* begin PROVIDED ENTRIES *

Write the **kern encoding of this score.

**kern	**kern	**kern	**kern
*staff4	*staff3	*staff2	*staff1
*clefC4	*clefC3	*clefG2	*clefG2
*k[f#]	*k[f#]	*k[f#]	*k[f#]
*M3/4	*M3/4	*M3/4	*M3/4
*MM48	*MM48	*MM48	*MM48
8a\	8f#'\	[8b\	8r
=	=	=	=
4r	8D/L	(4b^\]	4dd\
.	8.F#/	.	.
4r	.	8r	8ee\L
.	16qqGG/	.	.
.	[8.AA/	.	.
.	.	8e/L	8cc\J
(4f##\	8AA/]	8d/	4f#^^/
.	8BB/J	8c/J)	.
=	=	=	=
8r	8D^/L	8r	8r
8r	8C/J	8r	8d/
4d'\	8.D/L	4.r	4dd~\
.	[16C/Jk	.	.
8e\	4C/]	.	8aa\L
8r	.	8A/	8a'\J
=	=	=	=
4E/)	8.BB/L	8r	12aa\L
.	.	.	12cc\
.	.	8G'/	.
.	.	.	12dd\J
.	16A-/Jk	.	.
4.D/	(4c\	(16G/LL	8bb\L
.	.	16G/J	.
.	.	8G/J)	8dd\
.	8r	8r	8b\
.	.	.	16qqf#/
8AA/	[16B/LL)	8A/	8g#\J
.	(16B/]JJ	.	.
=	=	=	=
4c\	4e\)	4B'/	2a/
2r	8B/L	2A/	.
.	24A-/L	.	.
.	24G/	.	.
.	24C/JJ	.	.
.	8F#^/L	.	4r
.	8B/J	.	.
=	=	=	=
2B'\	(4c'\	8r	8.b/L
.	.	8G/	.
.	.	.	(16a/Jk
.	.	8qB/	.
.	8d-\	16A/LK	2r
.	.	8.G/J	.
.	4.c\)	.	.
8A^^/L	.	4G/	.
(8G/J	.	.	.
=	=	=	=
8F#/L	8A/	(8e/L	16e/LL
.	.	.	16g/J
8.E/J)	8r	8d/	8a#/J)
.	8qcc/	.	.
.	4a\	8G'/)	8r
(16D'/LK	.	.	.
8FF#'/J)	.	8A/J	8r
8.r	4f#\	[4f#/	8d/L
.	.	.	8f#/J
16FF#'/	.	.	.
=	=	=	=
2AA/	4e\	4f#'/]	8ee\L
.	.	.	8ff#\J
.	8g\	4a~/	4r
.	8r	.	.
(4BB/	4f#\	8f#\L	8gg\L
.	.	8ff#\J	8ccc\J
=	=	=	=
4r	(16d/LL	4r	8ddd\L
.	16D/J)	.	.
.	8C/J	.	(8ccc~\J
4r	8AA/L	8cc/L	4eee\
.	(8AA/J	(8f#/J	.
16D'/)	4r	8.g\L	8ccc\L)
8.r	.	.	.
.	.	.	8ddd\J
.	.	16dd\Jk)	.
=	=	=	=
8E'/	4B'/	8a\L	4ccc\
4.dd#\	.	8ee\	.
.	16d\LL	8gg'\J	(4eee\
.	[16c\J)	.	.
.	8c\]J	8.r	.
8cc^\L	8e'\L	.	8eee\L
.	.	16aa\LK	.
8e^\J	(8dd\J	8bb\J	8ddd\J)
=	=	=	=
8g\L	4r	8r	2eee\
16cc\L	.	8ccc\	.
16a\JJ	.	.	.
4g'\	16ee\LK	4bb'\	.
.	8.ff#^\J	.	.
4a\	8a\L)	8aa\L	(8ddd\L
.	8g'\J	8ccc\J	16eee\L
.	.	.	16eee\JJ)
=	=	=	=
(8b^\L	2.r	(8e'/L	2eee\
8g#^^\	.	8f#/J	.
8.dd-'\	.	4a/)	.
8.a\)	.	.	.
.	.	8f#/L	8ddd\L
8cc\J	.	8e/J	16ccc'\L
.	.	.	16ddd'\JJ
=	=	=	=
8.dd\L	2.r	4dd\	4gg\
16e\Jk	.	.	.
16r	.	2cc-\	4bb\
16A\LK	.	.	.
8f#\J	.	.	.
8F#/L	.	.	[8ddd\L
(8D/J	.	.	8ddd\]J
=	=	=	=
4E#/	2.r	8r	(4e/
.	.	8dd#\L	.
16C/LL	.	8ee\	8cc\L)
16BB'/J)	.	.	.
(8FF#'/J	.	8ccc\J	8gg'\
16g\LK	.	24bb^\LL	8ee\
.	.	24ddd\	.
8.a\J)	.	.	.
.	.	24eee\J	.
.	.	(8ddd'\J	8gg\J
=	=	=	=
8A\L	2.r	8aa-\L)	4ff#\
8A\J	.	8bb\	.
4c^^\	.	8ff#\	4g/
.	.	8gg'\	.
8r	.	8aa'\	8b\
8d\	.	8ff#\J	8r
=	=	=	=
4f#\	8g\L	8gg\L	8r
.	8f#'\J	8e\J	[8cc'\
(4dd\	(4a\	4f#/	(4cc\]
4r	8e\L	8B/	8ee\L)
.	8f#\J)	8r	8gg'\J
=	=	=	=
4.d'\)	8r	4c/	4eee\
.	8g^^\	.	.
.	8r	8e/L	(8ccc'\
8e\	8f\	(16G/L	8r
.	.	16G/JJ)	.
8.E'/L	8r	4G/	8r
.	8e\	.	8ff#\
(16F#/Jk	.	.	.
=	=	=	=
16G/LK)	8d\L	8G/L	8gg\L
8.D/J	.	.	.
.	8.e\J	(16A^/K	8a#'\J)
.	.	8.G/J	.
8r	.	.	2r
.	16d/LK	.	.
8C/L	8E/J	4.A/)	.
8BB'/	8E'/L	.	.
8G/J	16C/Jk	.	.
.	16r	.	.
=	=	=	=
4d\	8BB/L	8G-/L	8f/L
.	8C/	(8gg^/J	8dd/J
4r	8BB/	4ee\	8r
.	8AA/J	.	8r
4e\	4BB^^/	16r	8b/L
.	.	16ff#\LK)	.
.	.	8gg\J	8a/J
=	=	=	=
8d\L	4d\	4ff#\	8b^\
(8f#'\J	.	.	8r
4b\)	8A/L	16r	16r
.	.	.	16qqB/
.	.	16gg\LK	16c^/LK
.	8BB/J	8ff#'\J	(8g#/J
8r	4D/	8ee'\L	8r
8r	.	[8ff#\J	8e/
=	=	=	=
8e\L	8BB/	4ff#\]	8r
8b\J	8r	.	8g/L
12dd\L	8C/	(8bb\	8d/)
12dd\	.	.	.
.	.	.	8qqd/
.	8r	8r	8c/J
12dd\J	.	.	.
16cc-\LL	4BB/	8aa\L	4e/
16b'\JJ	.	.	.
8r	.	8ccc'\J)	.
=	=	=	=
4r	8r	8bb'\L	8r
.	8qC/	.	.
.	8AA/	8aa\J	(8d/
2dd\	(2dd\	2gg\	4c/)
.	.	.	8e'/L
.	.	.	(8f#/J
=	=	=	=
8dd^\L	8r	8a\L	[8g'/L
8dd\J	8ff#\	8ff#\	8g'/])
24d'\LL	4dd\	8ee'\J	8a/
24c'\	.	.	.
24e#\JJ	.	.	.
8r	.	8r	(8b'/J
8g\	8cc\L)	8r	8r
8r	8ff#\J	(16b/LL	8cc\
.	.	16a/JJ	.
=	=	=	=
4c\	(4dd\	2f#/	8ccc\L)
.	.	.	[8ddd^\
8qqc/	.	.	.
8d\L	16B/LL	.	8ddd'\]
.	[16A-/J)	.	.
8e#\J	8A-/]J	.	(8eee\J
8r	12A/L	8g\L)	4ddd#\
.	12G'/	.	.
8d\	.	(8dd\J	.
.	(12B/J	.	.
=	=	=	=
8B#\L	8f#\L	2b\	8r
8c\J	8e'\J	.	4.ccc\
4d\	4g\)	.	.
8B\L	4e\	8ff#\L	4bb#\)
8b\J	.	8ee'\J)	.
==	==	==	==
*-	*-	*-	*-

* end PROVIDED ENTRIES *

## DIRECTIVE
Please find each line in the items above that contains the string "kern" and copy those lines.

## EXERCISE OUTPUT
Write the **kern encoding of this score.
**kern	**kern	**kern	**kern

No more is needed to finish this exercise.